Problem details: Every line containing "bulb" should be identified and copied from the data below.

Dataset excerpt:
- Opening Delimiter -

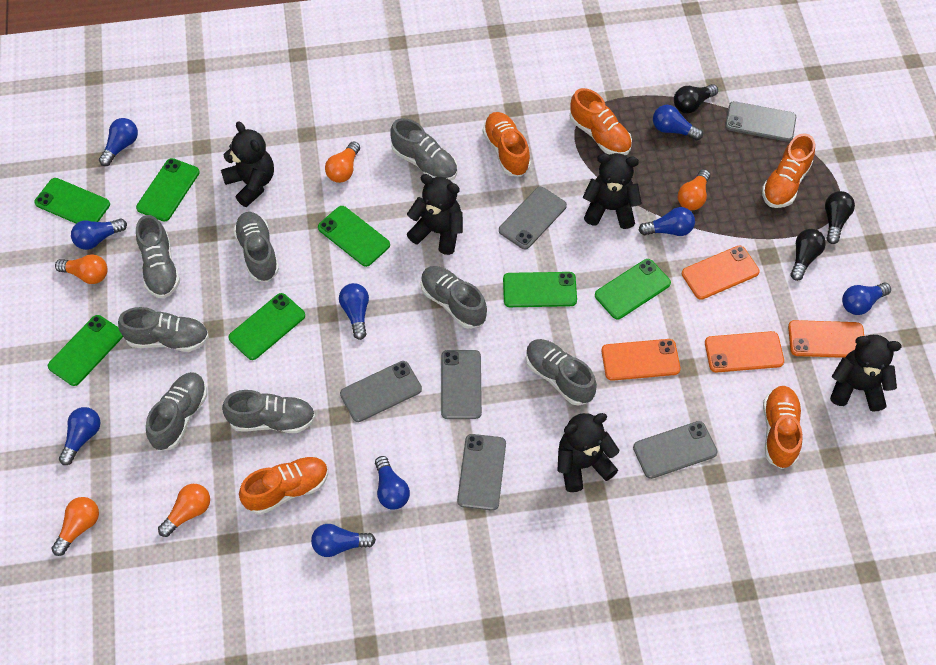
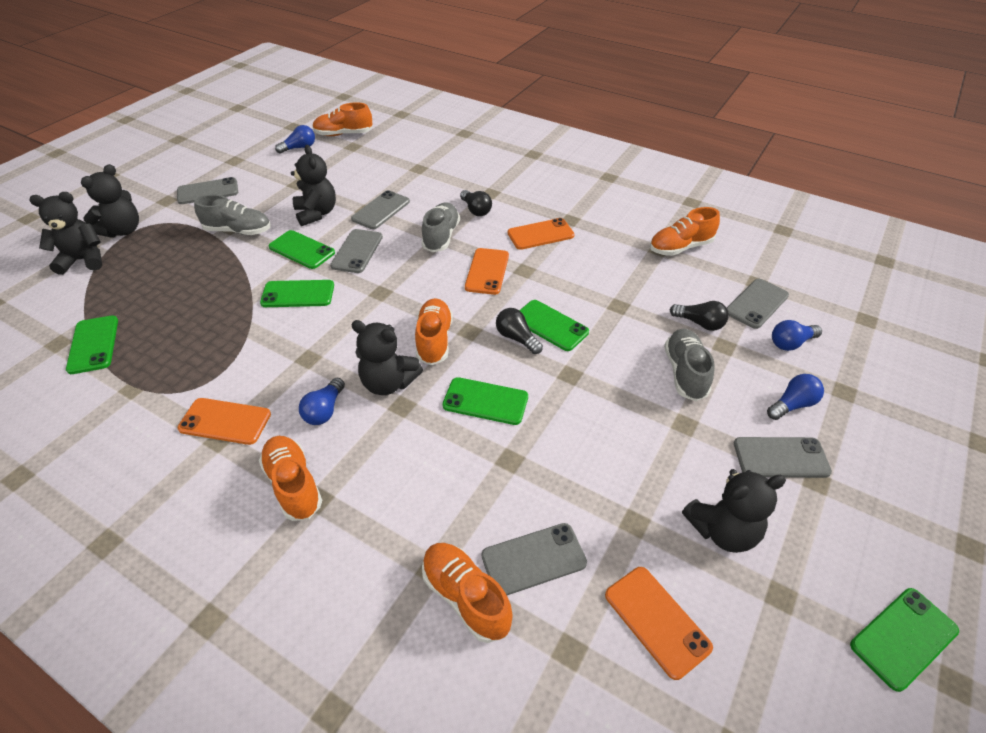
blue light bulb: 9 -> 4
green phone: 7 -> 6
grey shoe: 8 -> 3
orange light bulb: 5 -> 0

- Closing Delimiter -

Task output:
blue light bulb: 9 -> 4
orange light bulb: 5 -> 0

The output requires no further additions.